### ASSIGNMENT
Write out the listing verbatim. No pictures belong in it.

### AVAILABLE DATA
#####

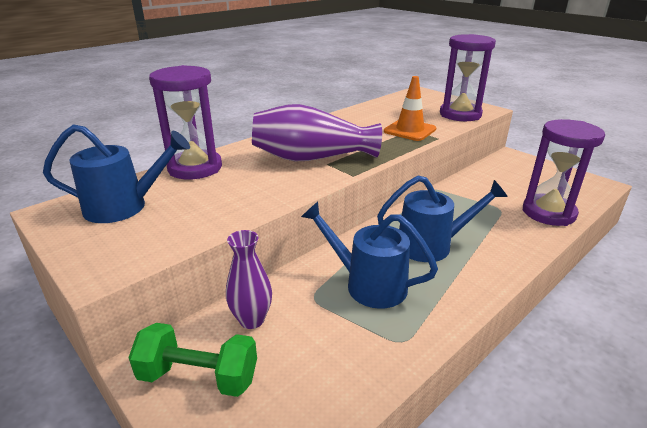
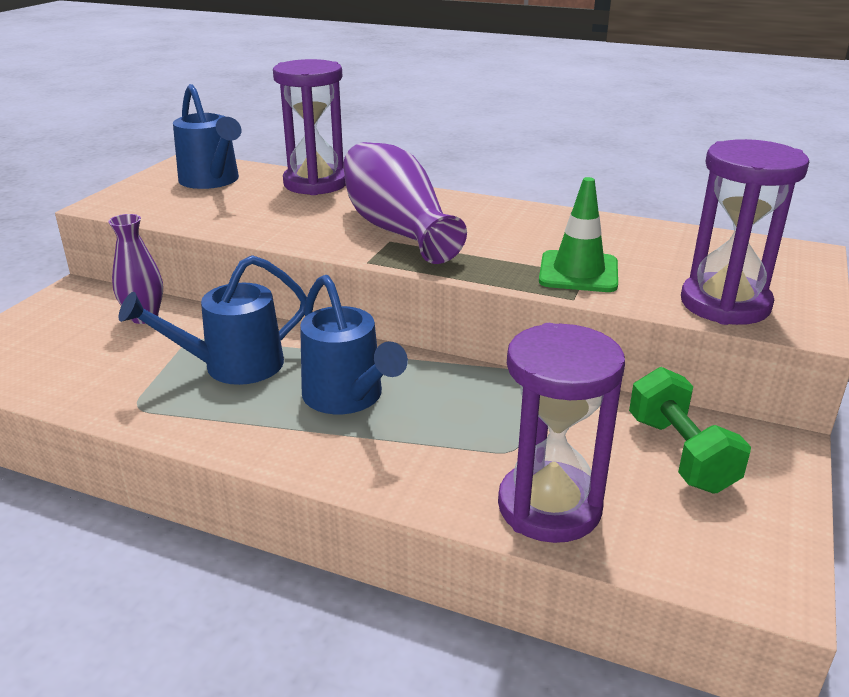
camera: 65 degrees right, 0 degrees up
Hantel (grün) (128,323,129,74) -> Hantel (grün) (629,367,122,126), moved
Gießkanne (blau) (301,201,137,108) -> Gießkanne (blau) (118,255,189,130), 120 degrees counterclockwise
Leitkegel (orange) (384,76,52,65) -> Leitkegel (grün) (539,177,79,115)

#####

### SOLUTION TO THE EXERCISE
camera: 65 degrees right, 0 degrees up
Hantel (grün) (128,323,129,74) -> Hantel (grün) (629,367,122,126), moved
Gießkanne (blau) (301,201,137,108) -> Gießkanne (blau) (118,255,189,130), 120 degrees counterclockwise
Leitkegel (orange) (384,76,52,65) -> Leitkegel (grün) (539,177,79,115)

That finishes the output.